THE DATA: Begin
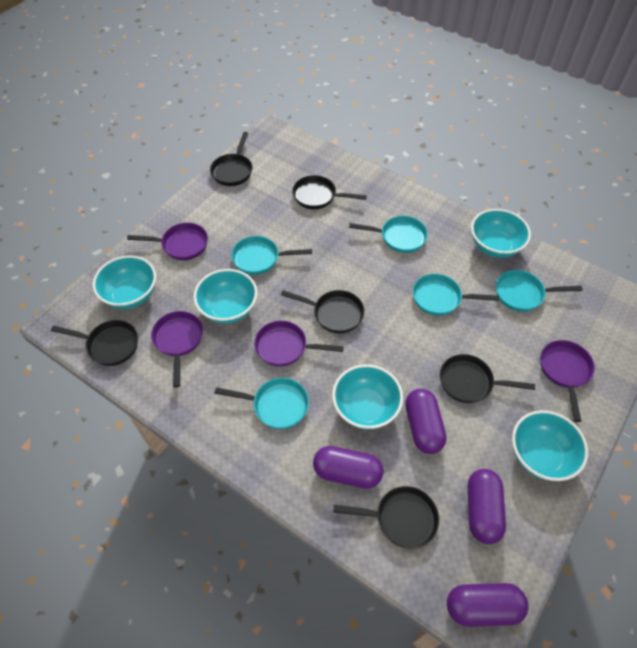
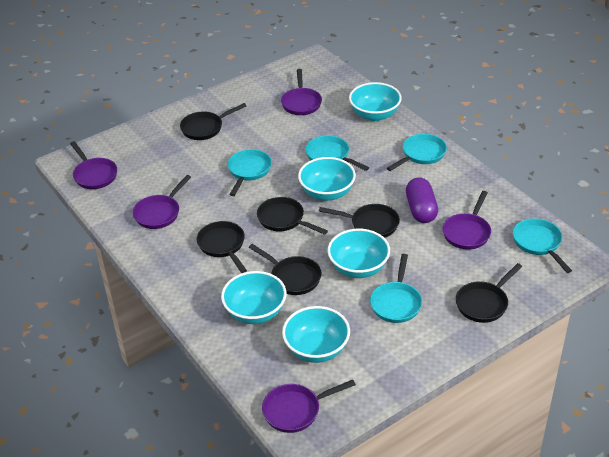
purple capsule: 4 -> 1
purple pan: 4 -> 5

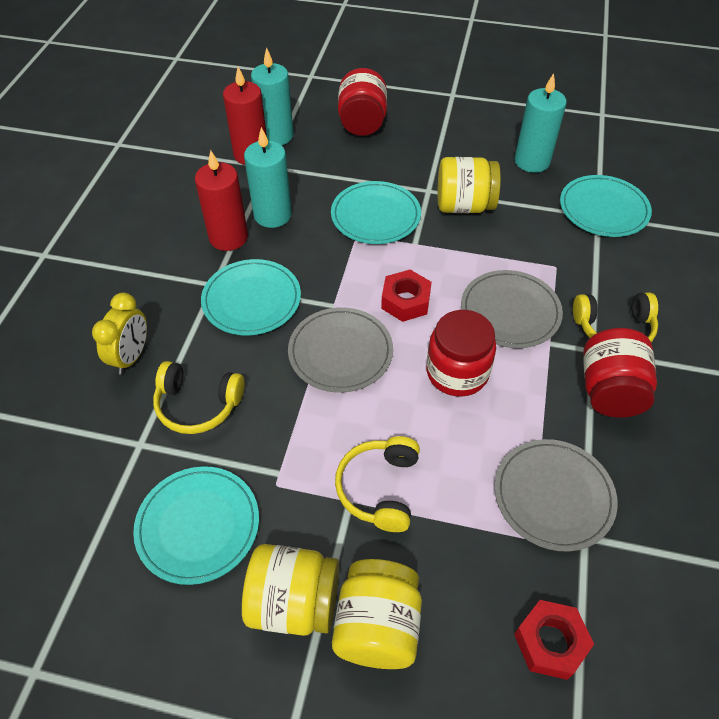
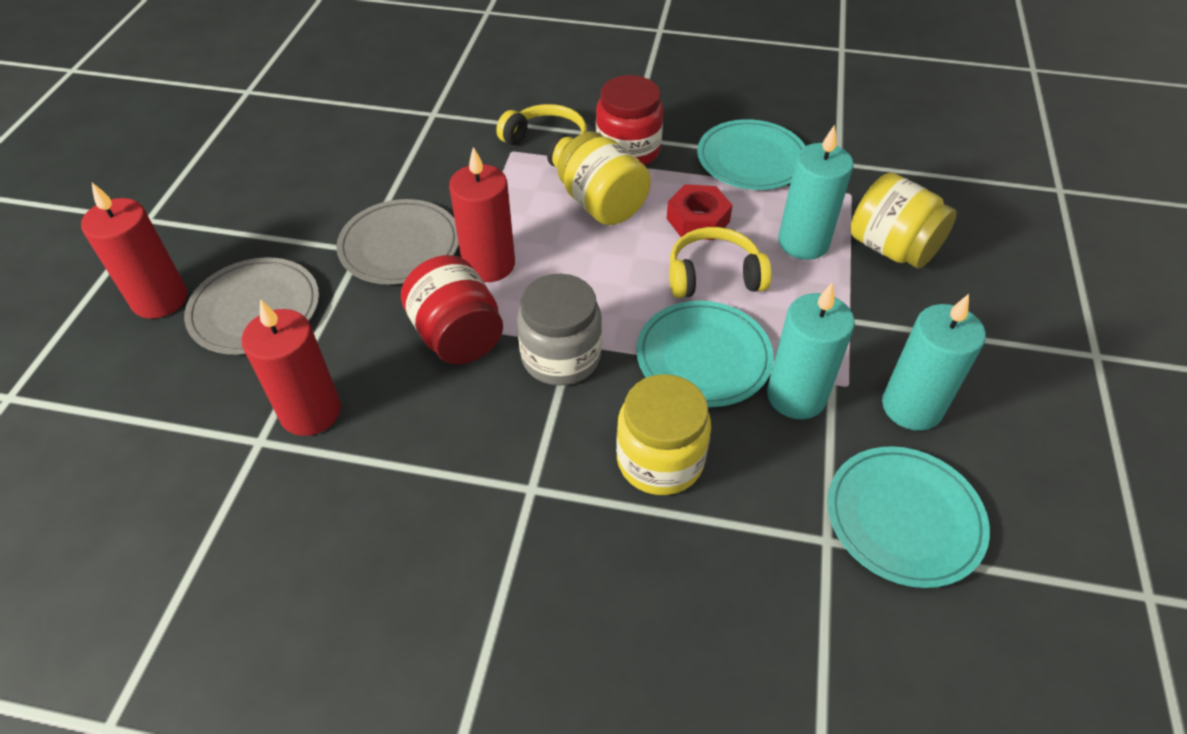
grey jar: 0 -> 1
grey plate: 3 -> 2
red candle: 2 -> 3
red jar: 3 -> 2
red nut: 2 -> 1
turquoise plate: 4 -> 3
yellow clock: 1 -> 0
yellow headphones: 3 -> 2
THE DATA: End
PROMPT: Print each line of the material above exactly, with the pictures removed from your copy.

TASK ANSWER:
purple capsule: 4 -> 1
purple pan: 4 -> 5

grey jar: 0 -> 1
grey plate: 3 -> 2
red candle: 2 -> 3
red jar: 3 -> 2
red nut: 2 -> 1
turquoise plate: 4 -> 3
yellow clock: 1 -> 0
yellow headphones: 3 -> 2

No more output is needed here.